• Work order: Search the entries below for "to [865, 331]". Give that line and all the lines after it again, exactly, through the last, without pictures.

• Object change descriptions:

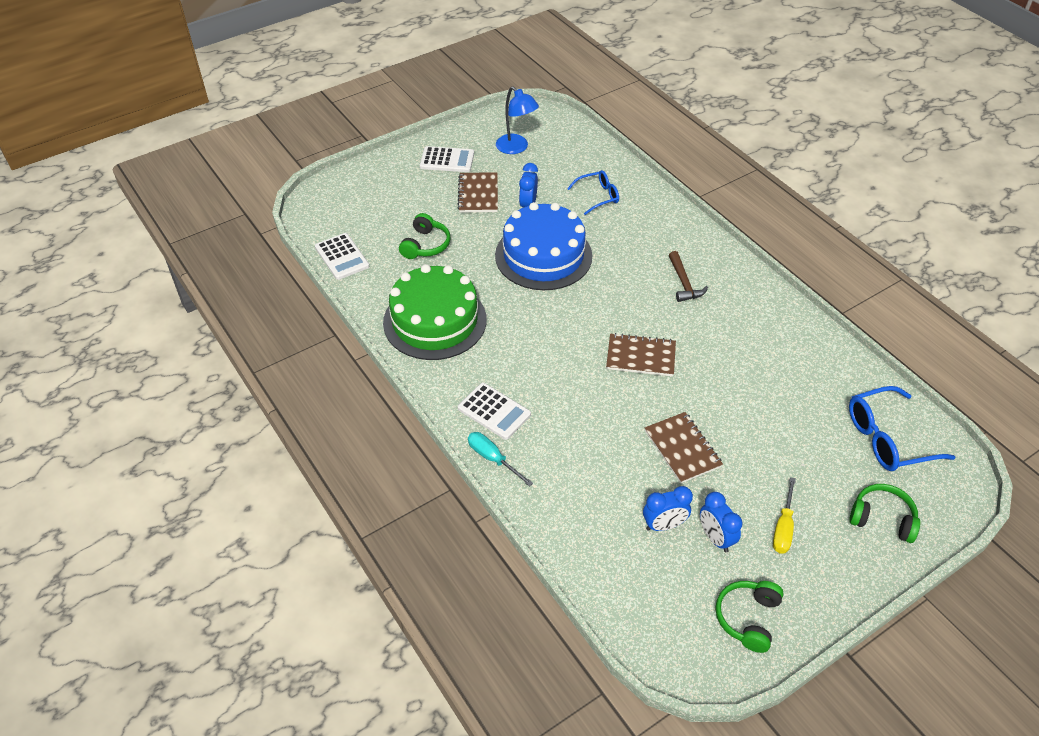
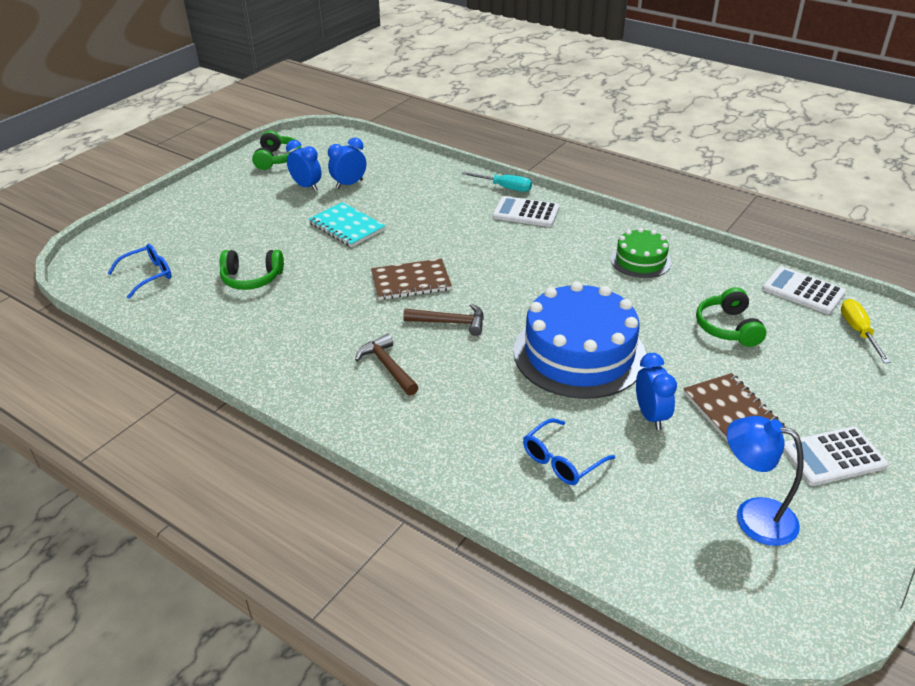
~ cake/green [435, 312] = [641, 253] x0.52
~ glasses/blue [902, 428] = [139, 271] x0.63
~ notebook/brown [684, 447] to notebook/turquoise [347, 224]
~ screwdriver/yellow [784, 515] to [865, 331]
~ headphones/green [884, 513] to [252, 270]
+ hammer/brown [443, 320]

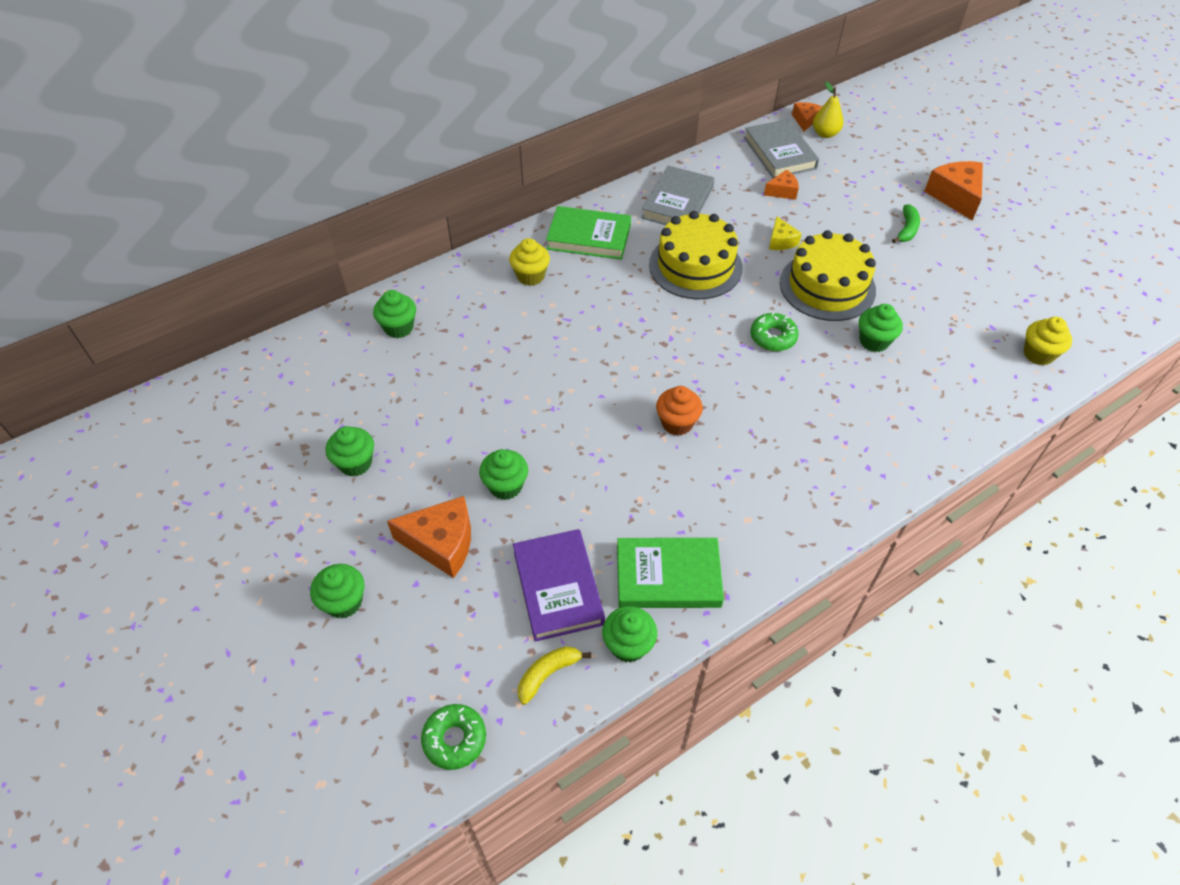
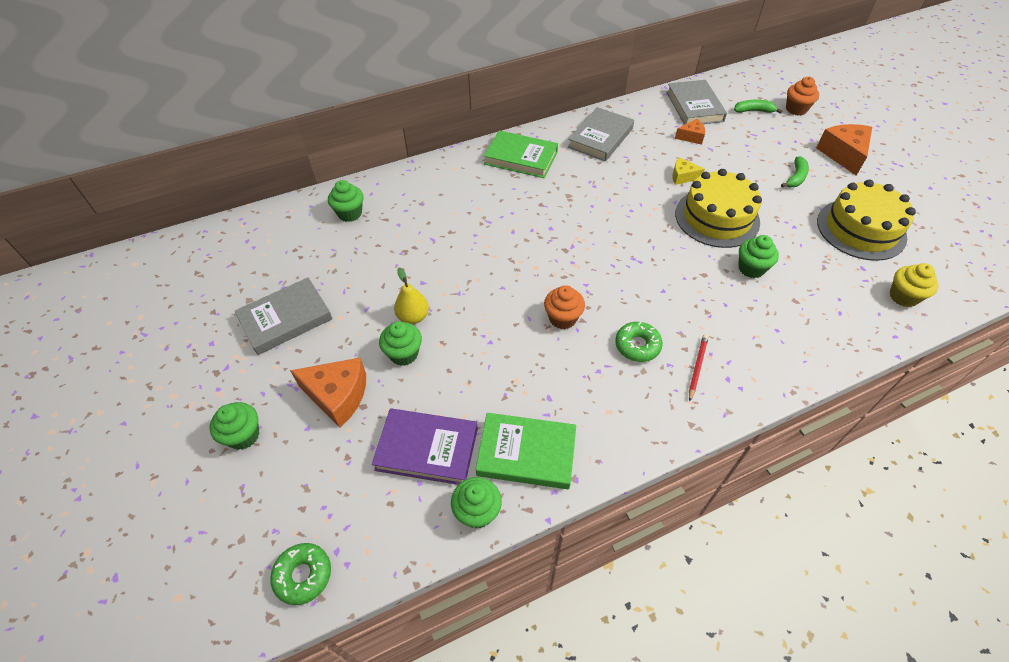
~ pear/yellow [828, 110] to [411, 296]
- cheese/orange [807, 116]
~ cake/yellow [696, 255] to [866, 220]
~ cheese/yellow [785, 233] = [688, 171] 105 degrees clockwise
- cupcake/yellow [529, 262]
~ donut/green [775, 331] to [639, 342]
~ cupcake/green [350, 451] to book/grey [283, 316]
~ book/purple [559, 585] = [425, 446] 75 degrees counterclockwise
- banana/yellow [554, 675]
+ cupcake/orange [802, 96]
+ banana/green [758, 107]
+ pencil/red [698, 368]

• Result for this exercise:
~ screwdriver/yellow [784, 515] to [865, 331]
~ headphones/green [884, 513] to [252, 270]
+ hammer/brown [443, 320]

~ pear/yellow [828, 110] to [411, 296]
- cheese/orange [807, 116]
~ cake/yellow [696, 255] to [866, 220]
~ cheese/yellow [785, 233] = [688, 171] 105 degrees clockwise
- cupcake/yellow [529, 262]
~ donut/green [775, 331] to [639, 342]
~ cupcake/green [350, 451] to book/grey [283, 316]
~ book/purple [559, 585] = [425, 446] 75 degrees counterclockwise
- banana/yellow [554, 675]
+ cupcake/orange [802, 96]
+ banana/green [758, 107]
+ pencil/red [698, 368]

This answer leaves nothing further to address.